BEGIN Records
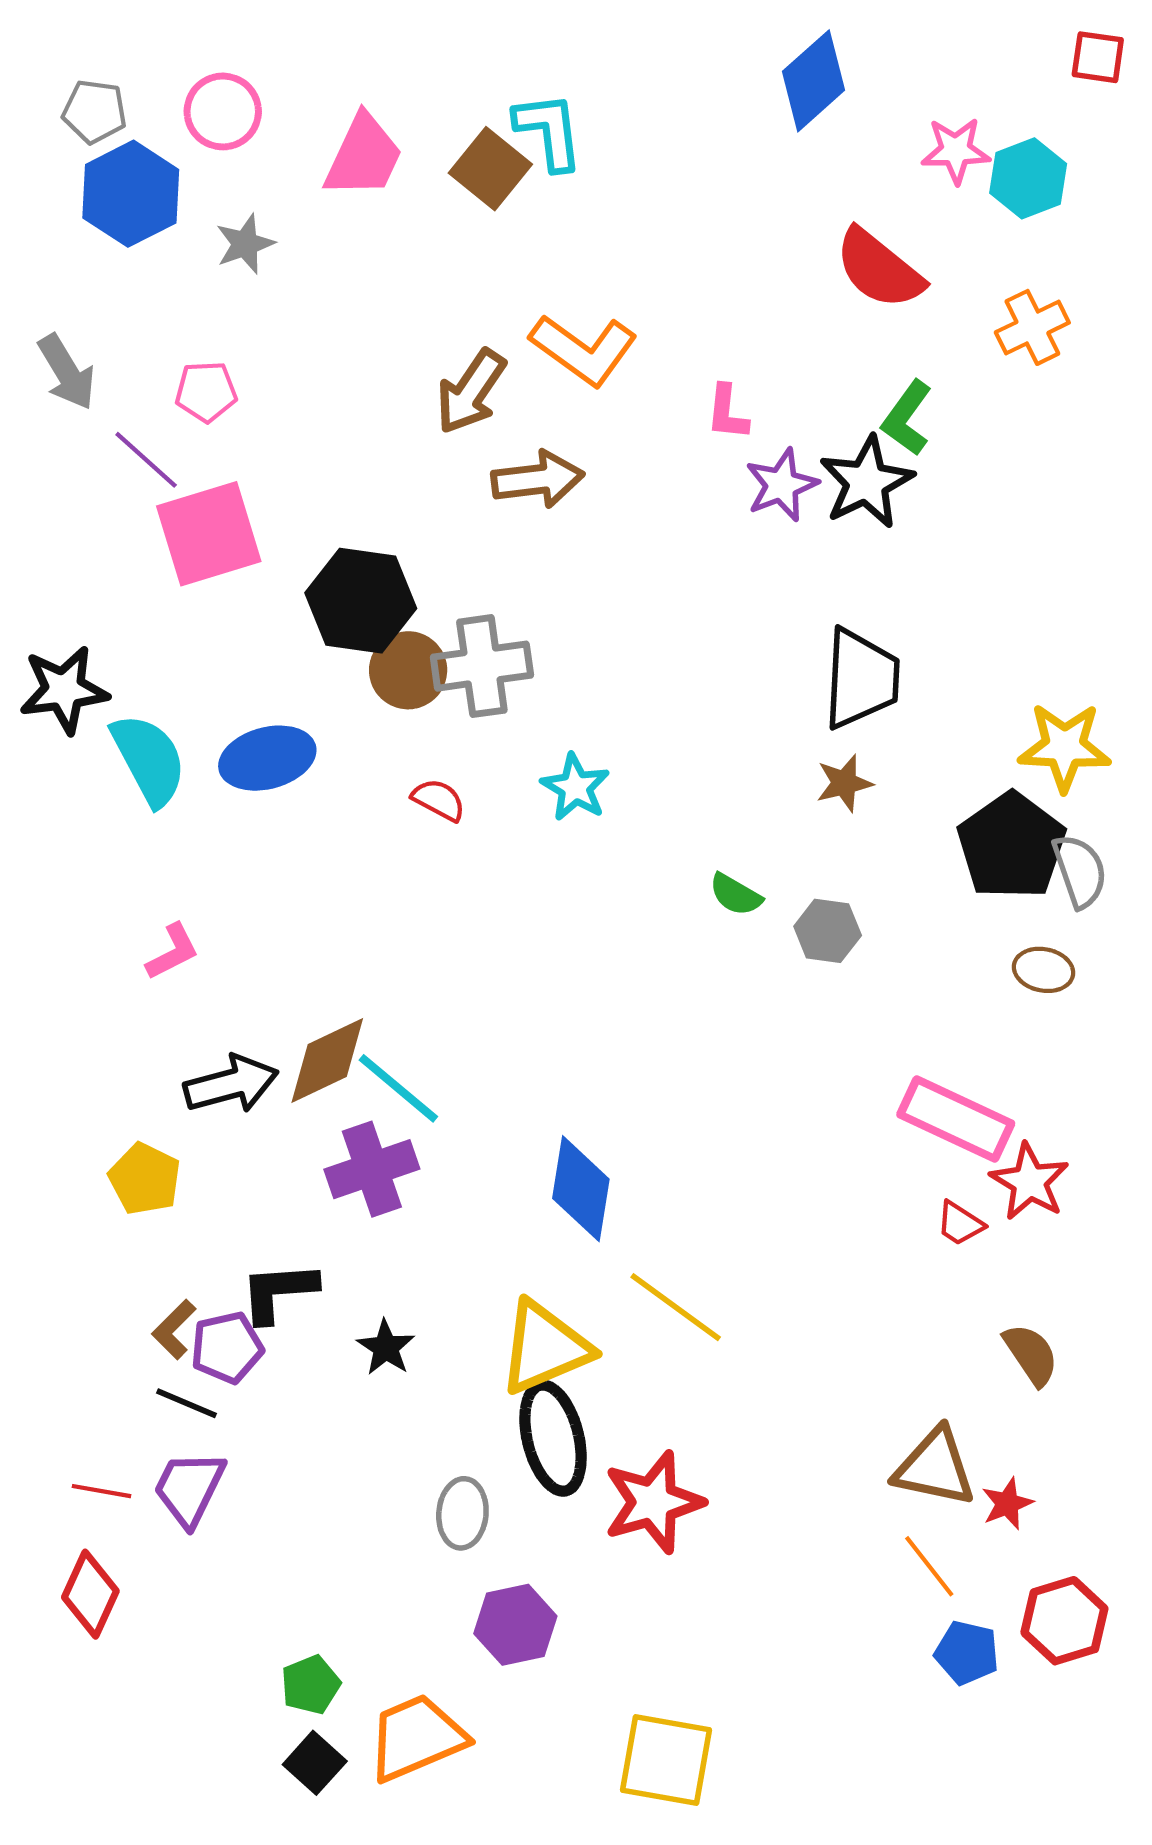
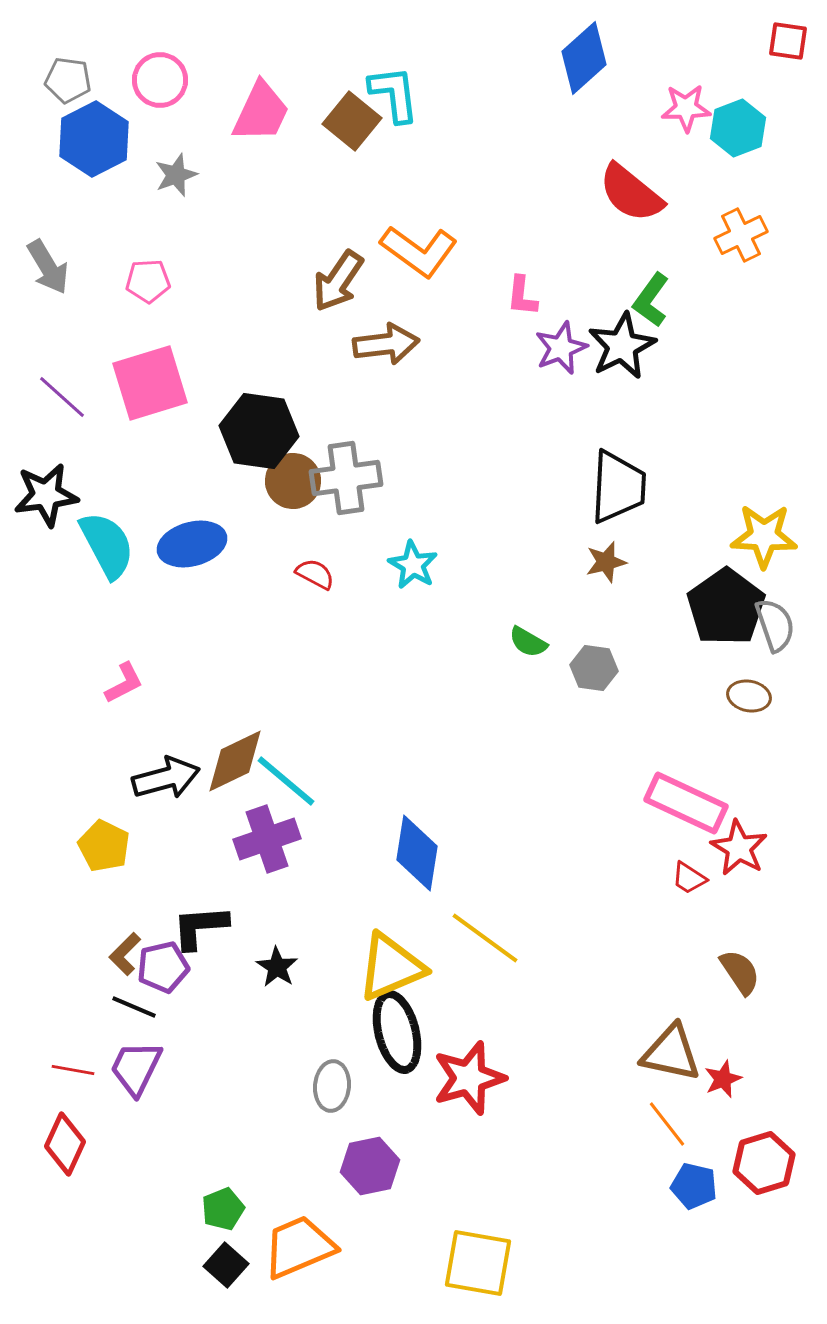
purple line: (146, 460) -> (62, 397), moved

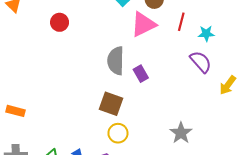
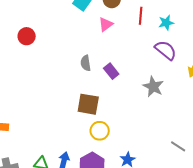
pink triangle: (143, 24) -> (106, 24), size x0.6
gray semicircle: (116, 61) -> (86, 63), size x0.6
gray star: (181, 133) -> (153, 87), moved

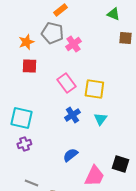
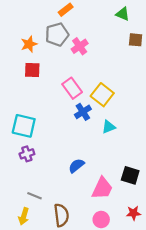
gray pentagon: (52, 33) -> (57, 34), turned -30
yellow square: (94, 89) -> (102, 95), turned 30
blue cross: (72, 115) -> (83, 112), moved
cyan triangle: (100, 119) -> (109, 127), turned 32

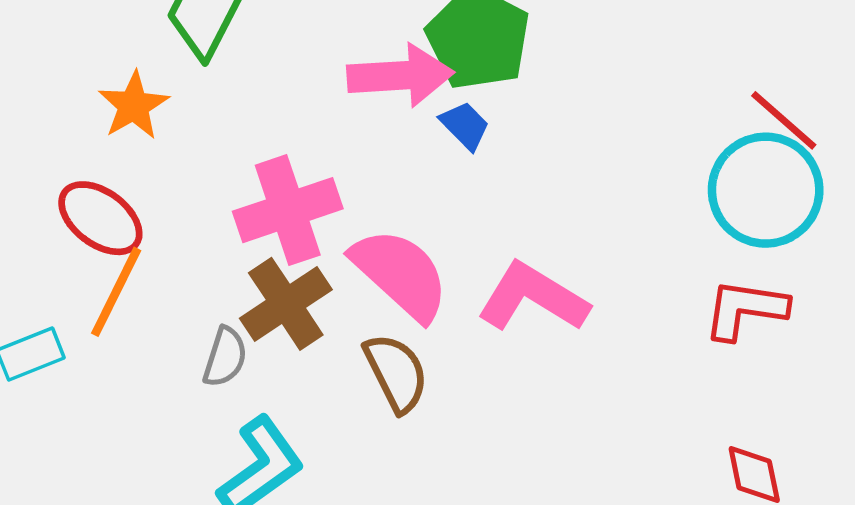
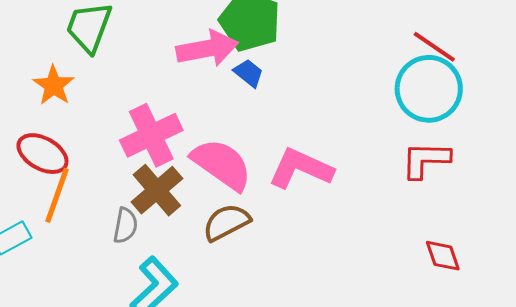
brown semicircle: (396, 373) -> (226, 222), turned -84

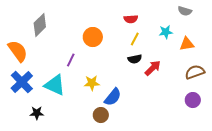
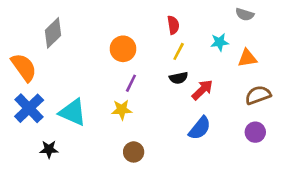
red semicircle: (131, 19) -> (173, 25), turned -96
purple line: (71, 60) -> (131, 83), moved
blue semicircle: (113, 97) -> (200, 128), moved

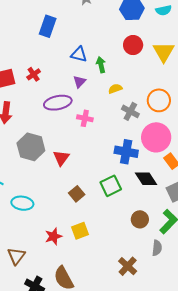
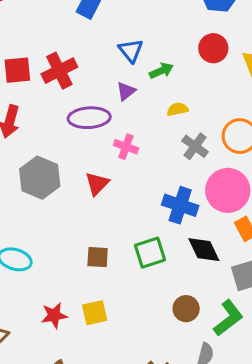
blue triangle: (79, 54) -> (131, 51), turned 30
green arrow: (101, 65) -> (161, 71), turned 70
red cross: (34, 74) -> (59, 71), size x1.6
red triangle: (61, 158) -> (97, 184), moved
brown square: (77, 194) -> (98, 257), turned 35

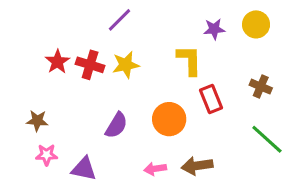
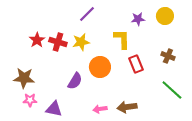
purple line: (119, 20) -> (87, 14), moved
orange circle: (169, 119) -> (100, 67), moved
brown star: (37, 121) -> (24, 78), size x1.5

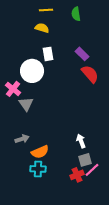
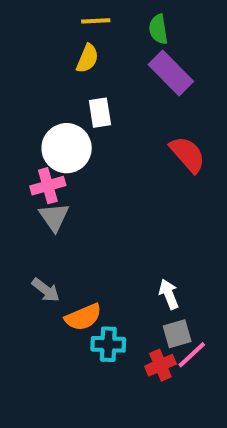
yellow semicircle: (42, 28) -> (87, 58), turned 96
purple rectangle: (82, 54) -> (171, 73), moved, size x1.5
pink cross: (13, 89) -> (48, 186), moved, turned 35
gray arrow: (22, 139) -> (46, 290), turned 56
cyan cross: (38, 169) -> (108, 344), moved

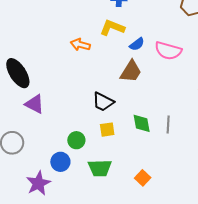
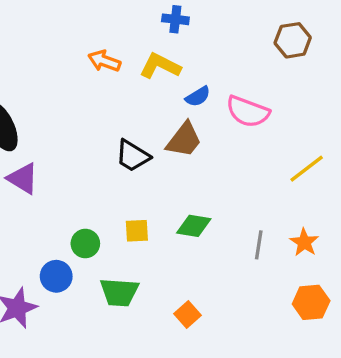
orange arrow: (80, 45) -> (104, 61), moved
black trapezoid: (103, 102) -> (133, 156), moved
green diamond: (142, 123) -> (194, 226), turned -75
gray line: (168, 124) -> (259, 245), moved

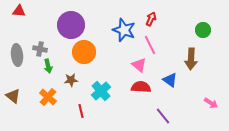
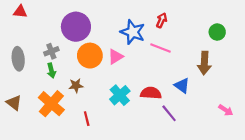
pink line: (150, 45) -> (160, 48), turned -42
gray cross: (40, 49) -> (51, 51), moved, turned -32
pink triangle: (139, 65) -> (116, 57), moved, turned 49
cyan cross: (101, 91) -> (120, 95), moved
orange cross: (48, 97) -> (51, 104), size x1.4
purple line: (163, 116) -> (169, 113), moved

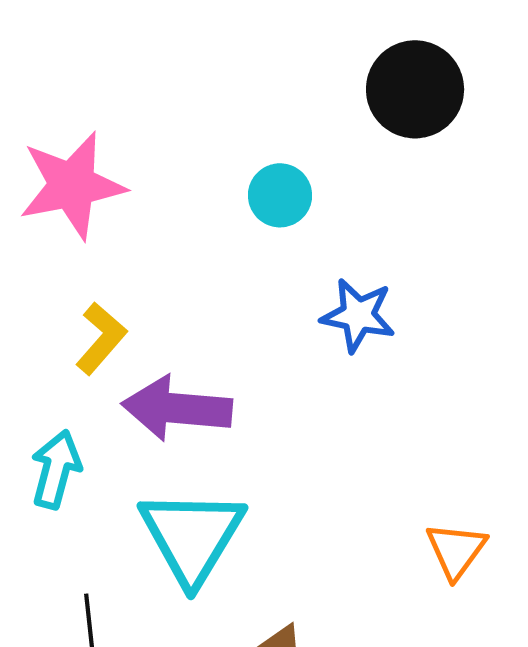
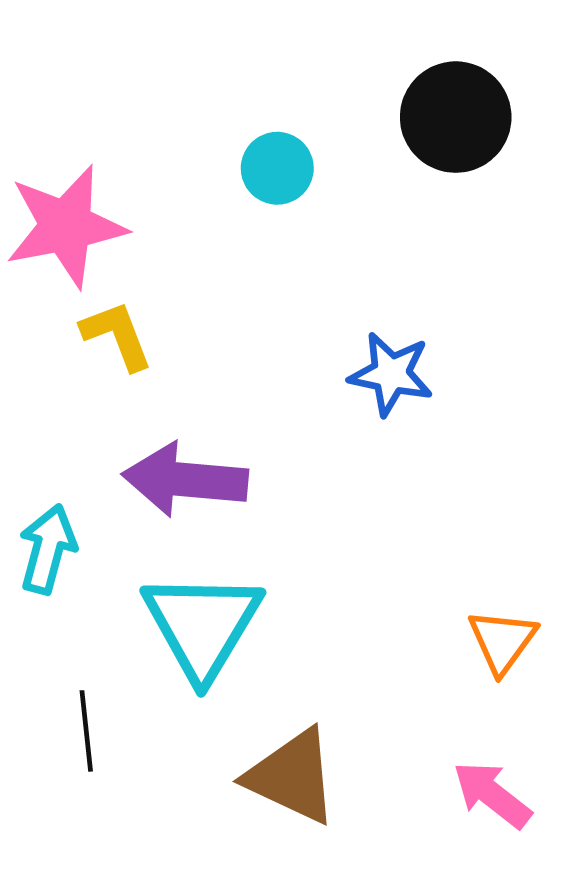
cyan circle: (280, 195) -> (277, 168), moved
yellow L-shape: (101, 338) -> (117, 335), moved, turned -62

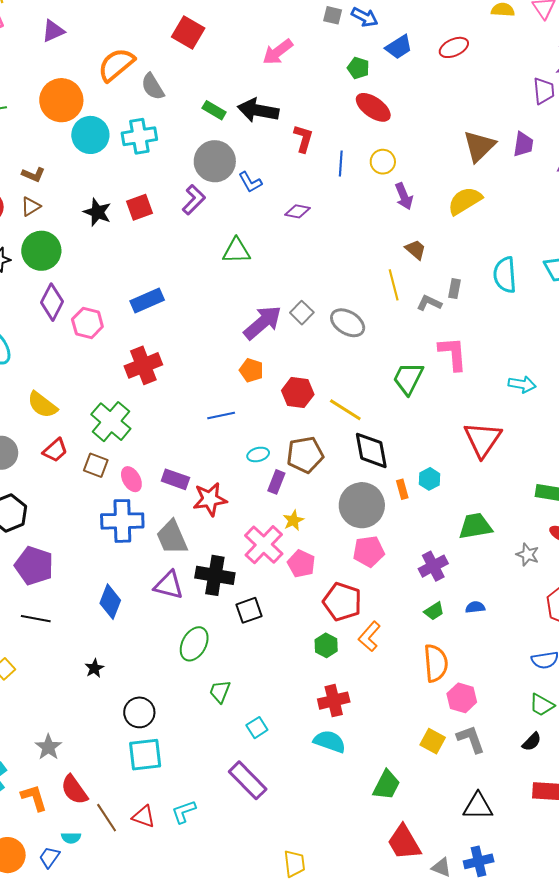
END Records
### The task
What are the lines from the one containing "purple line: (163, 116) -> (169, 113), moved" through the end of the records? Write them out exactly, leaving out the pictures.

### Answer to this exercise
purple line: (163, 116) -> (169, 113), moved

cyan circle: (280, 195) -> (277, 168), moved
yellow L-shape: (101, 338) -> (117, 335), moved, turned -62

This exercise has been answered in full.